### Description of the task
Pictures are to be left out, and only the lines below starting at the one with "none -> orange plate G14 level 1" and ending at the one with "none -> cyan cone L8 level 1" are to be reproduced, each exactly, both ends included.
[Recorded information Boundary: Start]
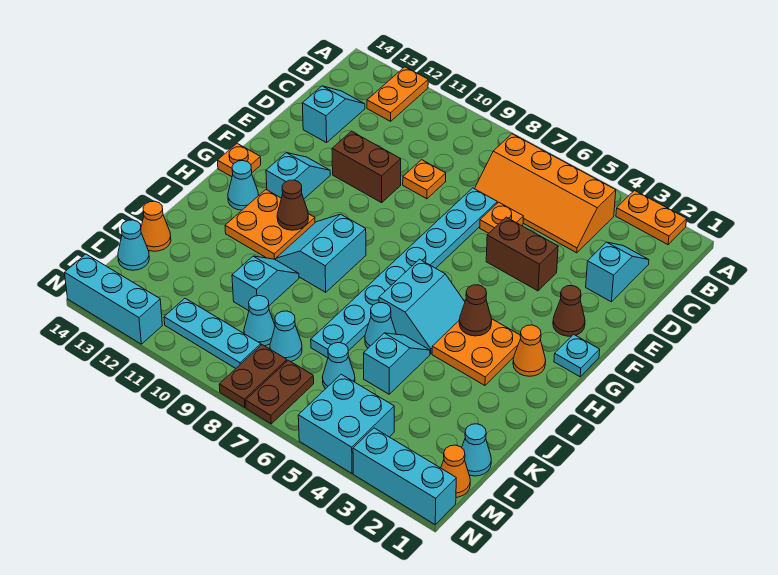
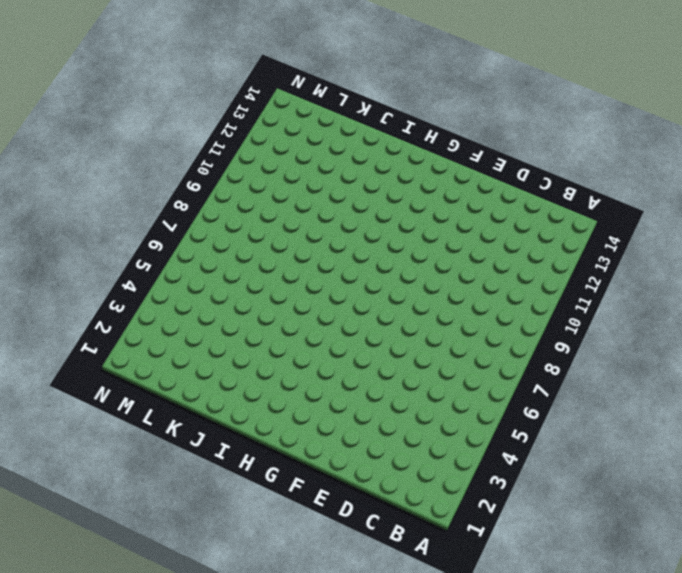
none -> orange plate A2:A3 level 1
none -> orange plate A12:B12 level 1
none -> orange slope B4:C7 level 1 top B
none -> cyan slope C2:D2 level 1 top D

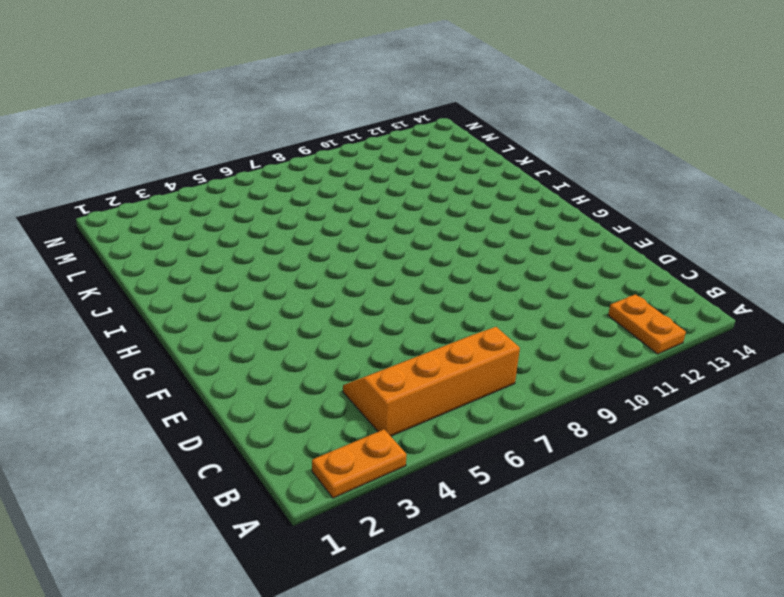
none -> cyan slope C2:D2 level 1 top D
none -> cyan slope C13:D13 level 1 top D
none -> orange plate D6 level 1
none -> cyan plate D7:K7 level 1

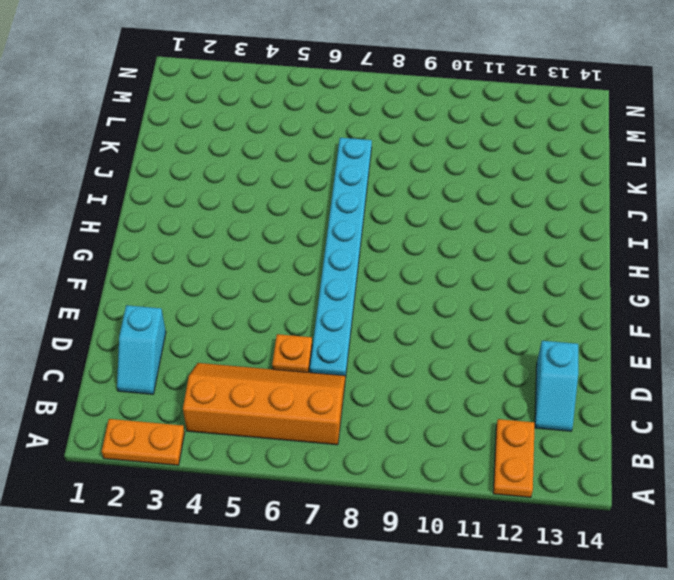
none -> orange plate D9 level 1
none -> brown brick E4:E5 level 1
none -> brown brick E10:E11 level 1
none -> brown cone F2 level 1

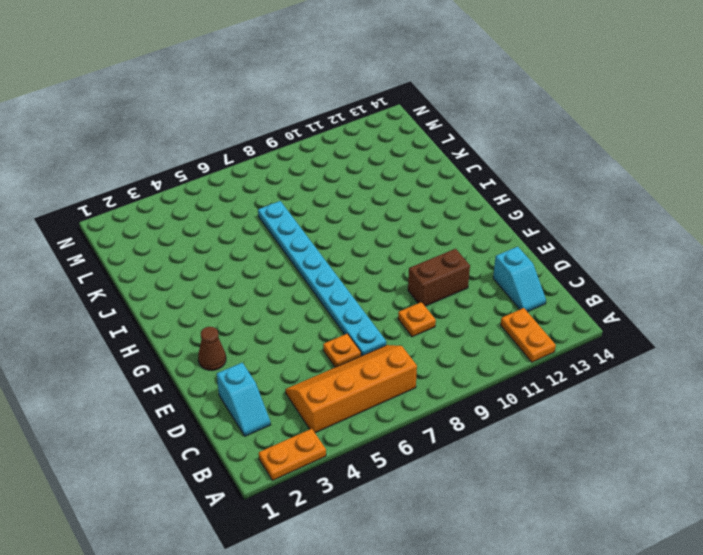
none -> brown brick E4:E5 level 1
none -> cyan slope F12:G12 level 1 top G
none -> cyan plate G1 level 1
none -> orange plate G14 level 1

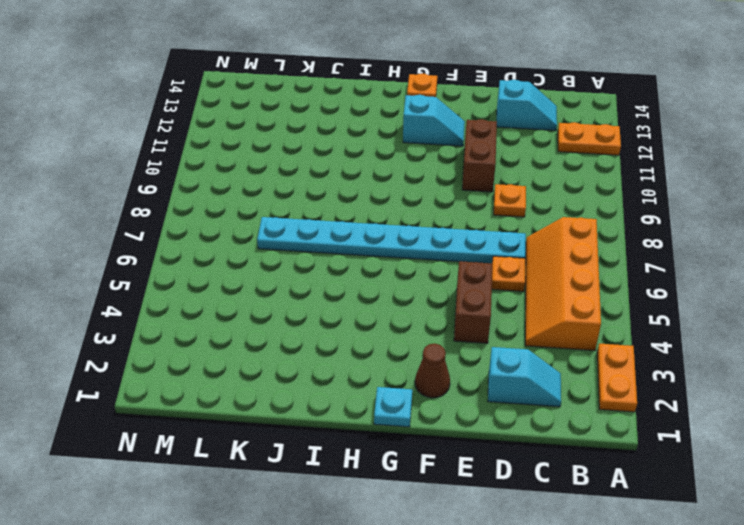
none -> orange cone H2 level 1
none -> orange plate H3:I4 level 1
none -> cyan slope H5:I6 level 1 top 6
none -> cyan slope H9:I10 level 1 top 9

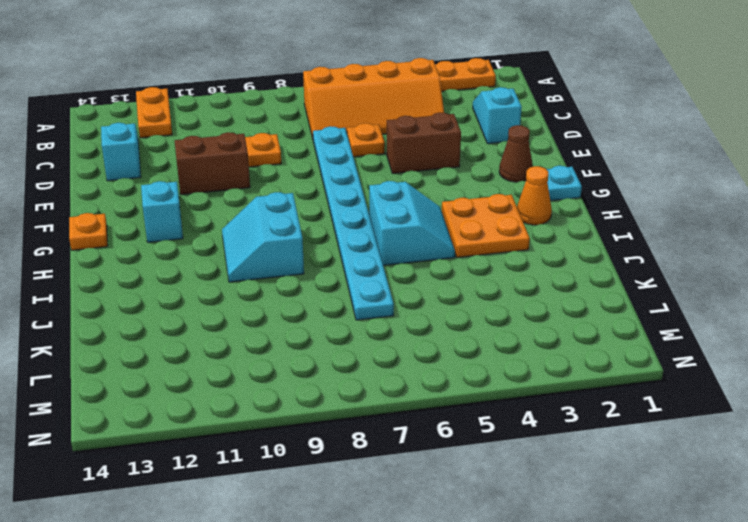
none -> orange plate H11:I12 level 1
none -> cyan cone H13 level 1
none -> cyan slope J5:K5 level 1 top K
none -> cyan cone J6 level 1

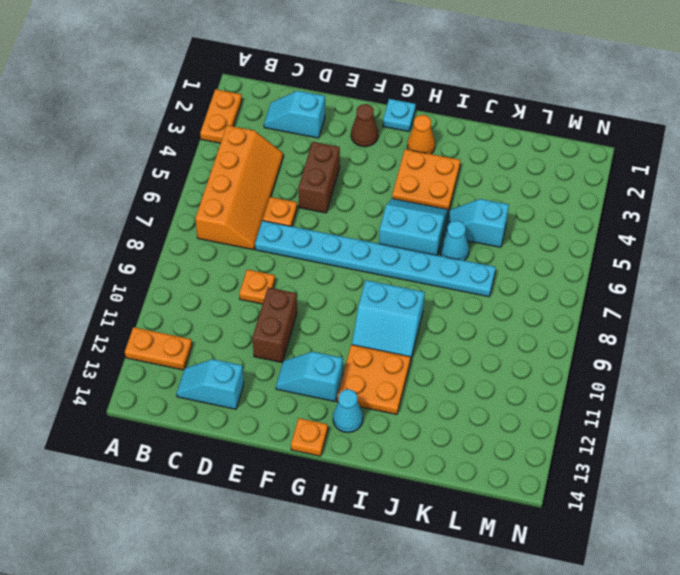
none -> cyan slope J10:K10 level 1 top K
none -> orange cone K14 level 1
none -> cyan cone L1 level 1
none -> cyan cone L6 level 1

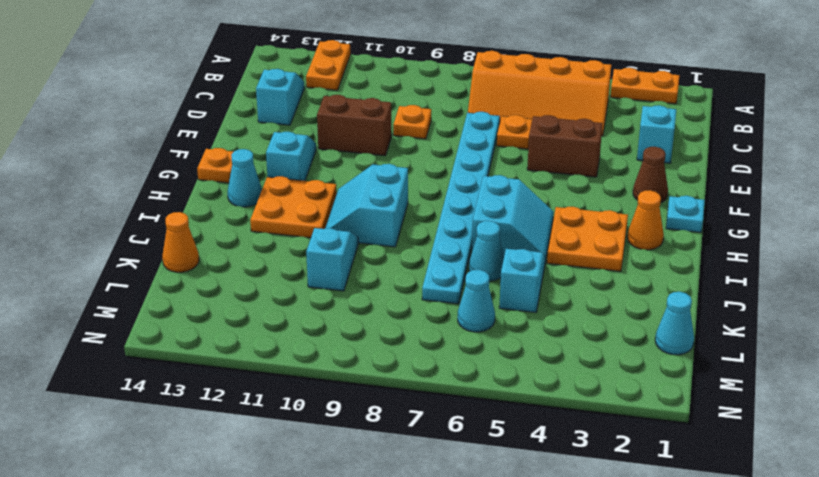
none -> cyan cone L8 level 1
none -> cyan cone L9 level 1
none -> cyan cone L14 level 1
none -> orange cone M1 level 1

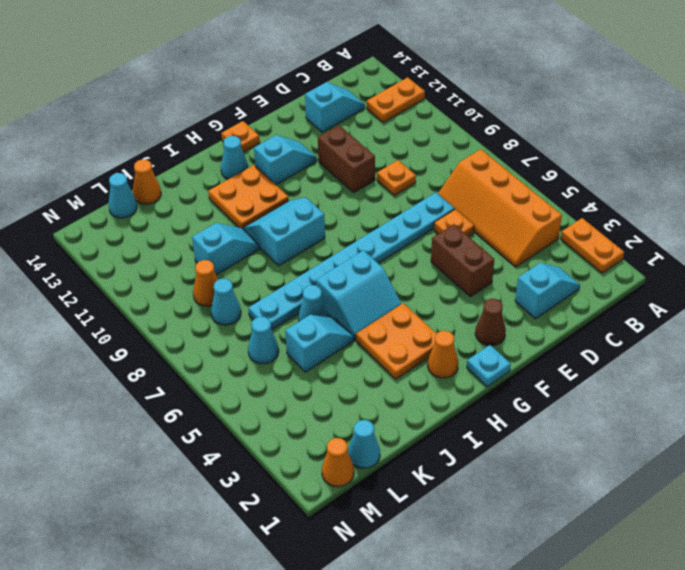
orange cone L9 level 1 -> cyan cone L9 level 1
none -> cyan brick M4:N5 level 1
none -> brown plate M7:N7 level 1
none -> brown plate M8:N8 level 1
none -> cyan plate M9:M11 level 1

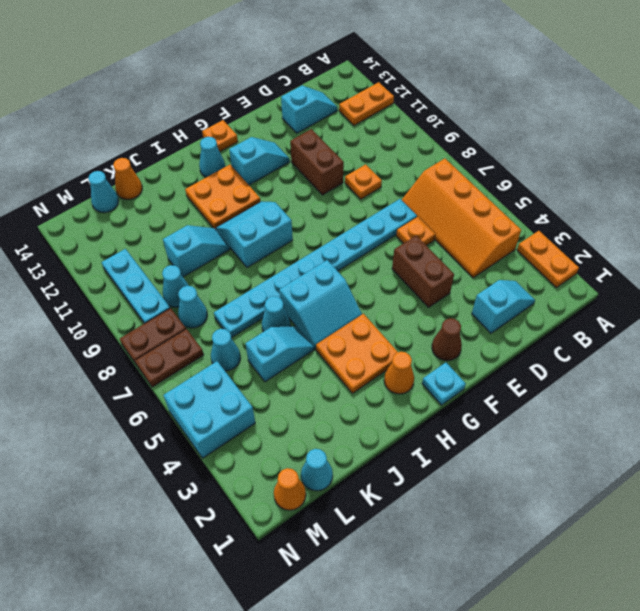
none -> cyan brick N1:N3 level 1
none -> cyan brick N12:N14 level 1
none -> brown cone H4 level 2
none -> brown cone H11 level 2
[Recorded information Boundary: End]
### Answer to the problem
none -> orange plate G14 level 1

none -> orange cone H2 level 1
none -> orange plate H3:I4 level 1
none -> cyan slope H5:I6 level 1 top 6
none -> cyan slope H9:I10 level 1 top 9

none -> orange plate H11:I12 level 1
none -> cyan cone H13 level 1
none -> cyan slope J5:K5 level 1 top K
none -> cyan cone J6 level 1

none -> cyan slope J10:K10 level 1 top K
none -> orange cone K14 level 1
none -> cyan cone L1 level 1
none -> cyan cone L6 level 1

none -> cyan cone L8 level 1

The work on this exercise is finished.